[Spatial questions based on pictures]
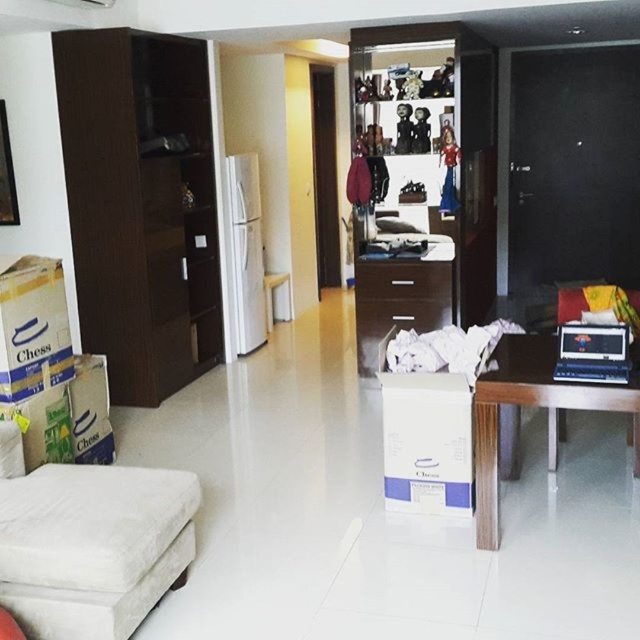
Does point (204, 100) come farther from viewer compared to point (61, 483)?

That is True.

From the picture: Does dark wood cabinet at left appear on the right side of white fabric ottoman at lower left?

In fact, dark wood cabinet at left is to the left of white fabric ottoman at lower left.

Which is behind, point (179, 179) or point (26, 532)?

Point (179, 179)

Where is `dark wood cabinet at left`? dark wood cabinet at left is located at coordinates (140, 205).

Can you confirm if dark wood cabinet at left is bigger than wooden wardrobe at center?

No.

Who is positioned more to the left, dark wood cabinet at left or wooden wardrobe at center?

dark wood cabinet at left

You are a GUI agent. You are given a task and a screenshot of the screen. Output one action in this format:
    pyautogui.click(x=<x>, y=<y>)
    Task: Click on the dark wood cabinet at left
    The height and width of the screenshot is (640, 640).
    Given the screenshot: What is the action you would take?
    pyautogui.click(x=140, y=205)

Is wooden wardrobe at center bigger than white fabric ottoman at lower left?

Yes.

Does wooden wardrobe at center come behind white fabric ottoman at lower left?

Yes, wooden wardrobe at center is behind white fabric ottoman at lower left.

Where is `wooden wardrobe at center`? The width and height of the screenshot is (640, 640). wooden wardrobe at center is located at coordinates (424, 177).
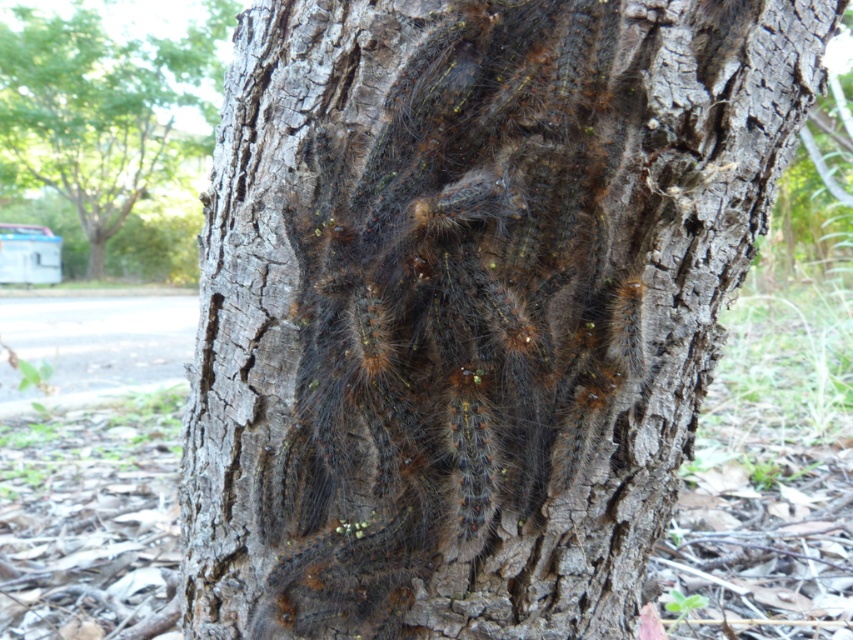
Can you confirm if fuzzy brown caterpillars at center is wider than brown fuzzy caterpillars at upper center?

Incorrect, fuzzy brown caterpillars at center's width does not surpass brown fuzzy caterpillars at upper center's.

Based on the photo, measure the distance between point (381, 122) and camera.

A distance of 38.92 inches exists between point (381, 122) and camera.

Which is in front, point (526, 99) or point (158, 163)?

Point (526, 99)

Where is `fuzzy brown caterpillars at center`? fuzzy brown caterpillars at center is located at coordinates point(457,314).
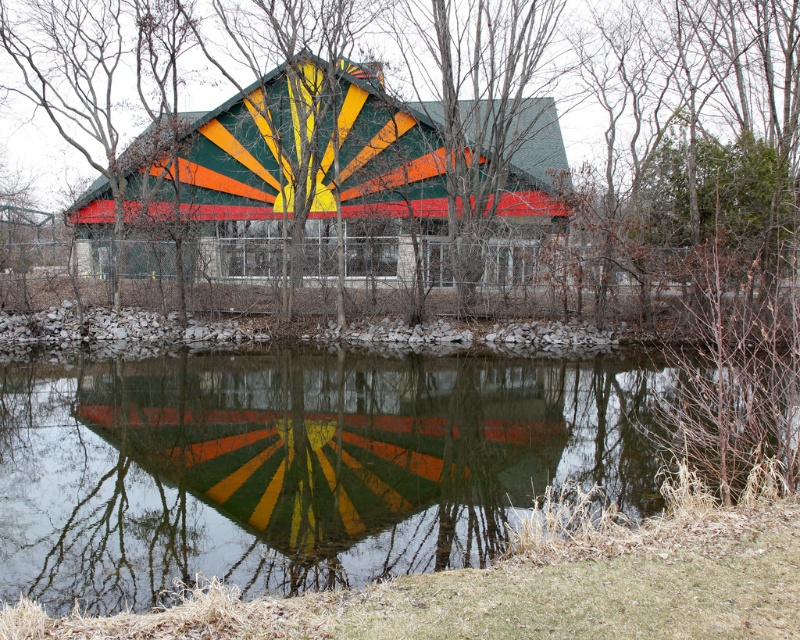
Which is more to the right, transparent water at center or multicolored painted roof at center?

From the viewer's perspective, multicolored painted roof at center appears more on the right side.

Between transparent water at center and multicolored painted roof at center, which one has less height?

transparent water at center is shorter.

Find the location of a particular element. transparent water at center is located at coordinates (297, 465).

What do you see at coordinates (424, 138) in the screenshot?
I see `green matte tree at center` at bounding box center [424, 138].

Does green matte tree at center have a smaller size compared to transparent water at center?

Actually, green matte tree at center might be larger than transparent water at center.

At what (x,y) coordinates should I click in order to perform the action: click on green matte tree at center. Please return your answer as a coordinate pair (x, y). Looking at the image, I should click on (424, 138).

Does multicolored painted roof at center lie in front of painted wooden barn at center?

Yes.

Can you confirm if multicolored painted roof at center is positioned below painted wooden barn at center?

Correct, multicolored painted roof at center is located below painted wooden barn at center.

Who is more forward, (474, 545) or (378, 113)?

Positioned in front is point (474, 545).

Find the location of a particular element. multicolored painted roof at center is located at coordinates (340, 445).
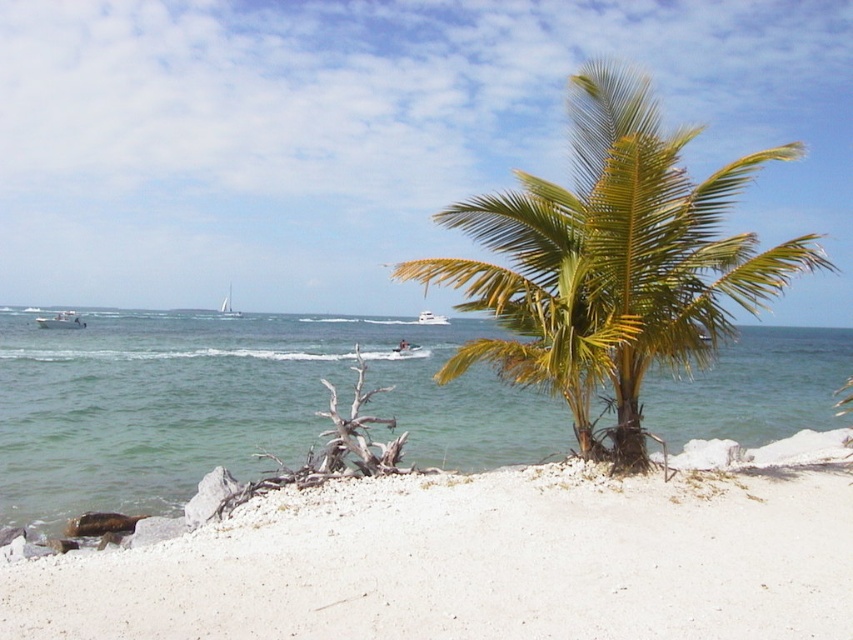
Does green water at center have a greater width compared to white plastic boat at left?

Correct, the width of green water at center exceeds that of white plastic boat at left.

Identify the location of green water at center. Image resolution: width=853 pixels, height=640 pixels. (230, 404).

What are the coordinates of `green water at center` in the screenshot? It's located at (230, 404).

Is green water at center shorter than white sailboat at center?

Yes.

What do you see at coordinates (230, 404) in the screenshot?
I see `green water at center` at bounding box center [230, 404].

Where is `green water at center`? Image resolution: width=853 pixels, height=640 pixels. green water at center is located at coordinates (230, 404).

This screenshot has height=640, width=853. In order to click on green water at center in this screenshot , I will do `click(230, 404)`.

Is green water at center in front of white glossy boat at center?

That is True.

Is point (332, 323) closer to viewer compared to point (418, 314)?

Yes, point (332, 323) is closer to viewer.

The width and height of the screenshot is (853, 640). Identify the location of green water at center. (230, 404).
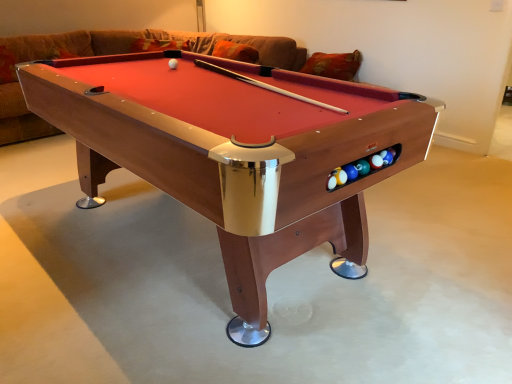
Question: Does point (287, 167) appear closer or farther from the camera than point (168, 61)?

Choices:
 (A) closer
 (B) farther

Answer: (A)

Question: Is wooden billiard table at center situated inside white matte ball at center or outside?

Choices:
 (A) inside
 (B) outside

Answer: (B)

Question: Which object is the farthest from the brown fabric couch at upper center?

Choices:
 (A) wooden billiard table at center
 (B) white matte ball at center

Answer: (A)

Question: Considering the real-world distances, which object is closest to the wooden billiard table at center?

Choices:
 (A) white matte ball at center
 (B) brown fabric couch at upper center

Answer: (A)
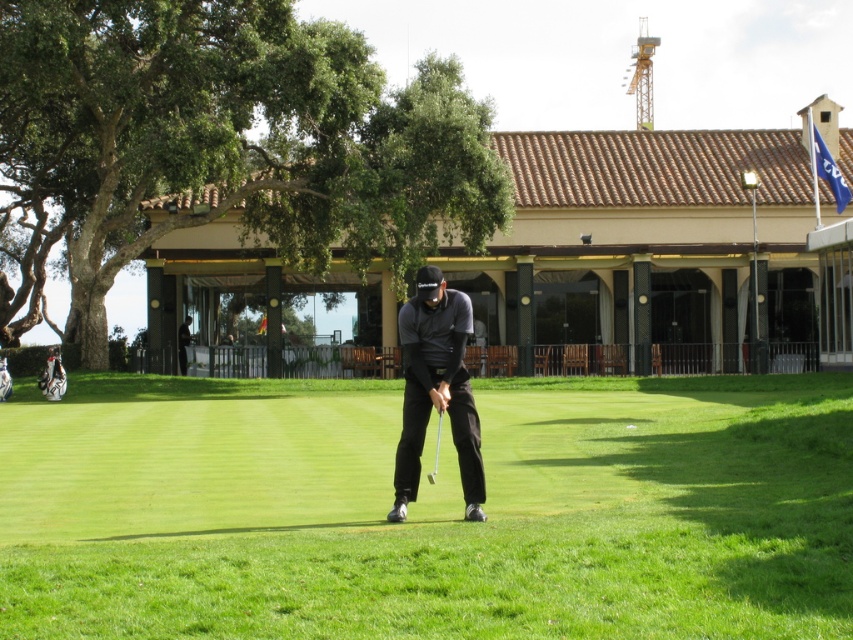
Question: Does green grass at center have a greater width compared to metallic silver golf club at center?

Choices:
 (A) no
 (B) yes

Answer: (B)

Question: Observing the image, what is the correct spatial positioning of green grass at center in reference to black matte golf club at center?

Choices:
 (A) right
 (B) left

Answer: (A)

Question: Among these points, which one is farthest from the camera?

Choices:
 (A) (438, 432)
 (B) (695, 406)

Answer: (B)

Question: Which point appears farthest from the camera in this image?

Choices:
 (A) (438, 436)
 (B) (408, 461)
 (C) (838, 432)

Answer: (C)

Question: Which point appears farthest from the camera in this image?

Choices:
 (A) (44, 515)
 (B) (433, 483)
 (C) (409, 332)

Answer: (A)

Question: Is green grass at center smaller than black matte golf club at center?

Choices:
 (A) yes
 (B) no

Answer: (B)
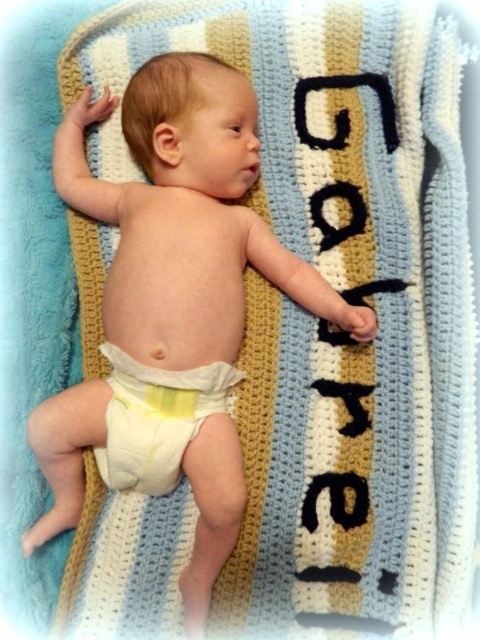
You are a photographer taking a picture of the baby on the crocheted blanket. You notice two points marked on the image at coordinates point (151, 481) and point (129, 371). Which point is closer to the camera?

Point (151, 481) is further to the camera than point (129, 371), so the point closer to the camera is point (129, 371).

You are a photographer taking a picture of a baby lying on a crocheted blanket. The baby has two diapers on, a smooth white diaper at center and a yellow fabric diaper at center. You need to ensure that the distance between the diapers is at least 5 inches to avoid overlapping in the photo. Is the current distance sufficient?

The smooth white diaper at center is 4.37 inches away from the yellow fabric diaper at center. Since 4.37 inches is less than 5 inches, the distance is not sufficient to prevent overlapping in the photo.

Consider the image. You are a photographer taking a picture of the baby. You need to adjust the lighting so that the smooth white diaper at center and the yellow fabric diaper at center are both clearly visible. Which diaper should you focus on first to ensure proper exposure?

The smooth white diaper at center is to the right of the yellow fabric diaper at center. You should focus on the yellow fabric diaper at center first because it has a darker color and might require more light to ensure proper exposure.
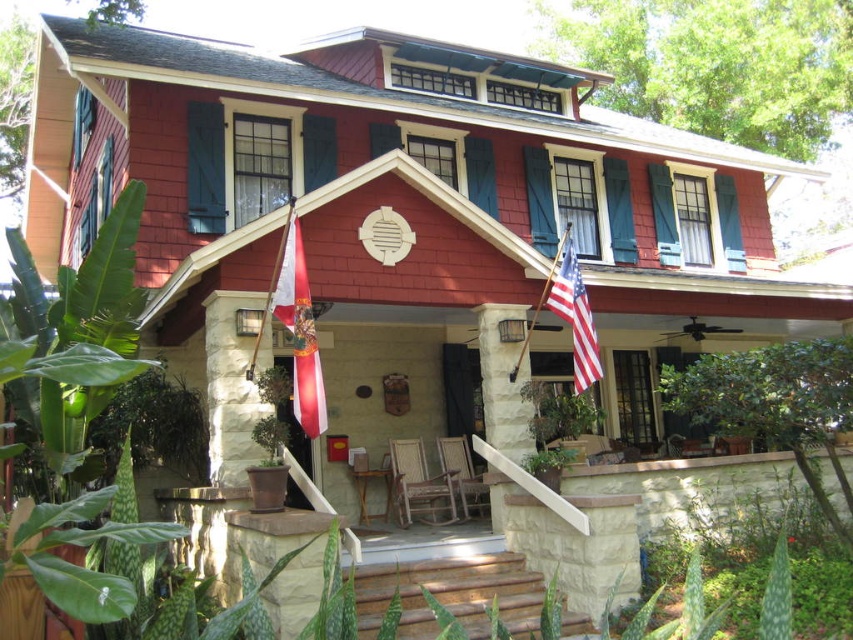
Question: Does red/white striped flag at center appear over american flag at center?

Choices:
 (A) no
 (B) yes

Answer: (A)

Question: Estimate the real-world distances between objects in this image. Which object is farther from the white stucco flagpole at lower left?

Choices:
 (A) american flag at center
 (B) white stone column at center

Answer: (A)

Question: Which object appears closest to the camera in this image?

Choices:
 (A) red/white striped flag at center
 (B) white stone column at center
 (C) white stucco flagpole at lower left
 (D) american flag at center

Answer: (A)

Question: Is white stucco flagpole at lower left further to camera compared to american flag at center?

Choices:
 (A) yes
 (B) no

Answer: (B)

Question: Does red/white striped flag at center come behind american flag at center?

Choices:
 (A) no
 (B) yes

Answer: (A)

Question: Which point appears closest to the camera in this image?

Choices:
 (A) (309, 323)
 (B) (590, 337)
 (C) (527, 403)
 (D) (209, 397)

Answer: (A)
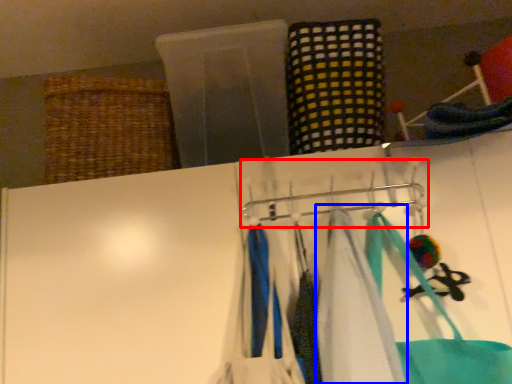
Question: Which object appears farthest to the camera in this image, hanger (highlighted by a red box) or towel (highlighted by a blue box)?

Choices:
 (A) hanger
 (B) towel

Answer: (A)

▶ [Given request]
Find every line in the records above that contains the string "behind", and copy each of those lines in full.

▶ [Answer]
Which is behind, point (179, 179) or point (26, 532)?
Does wooden wardrobe at center come behind white fabric ottoman at lower left?
Yes, wooden wardrobe at center is behind white fabric ottoman at lower left.
Question: Does red/white striped flag at center come behind american flag at center?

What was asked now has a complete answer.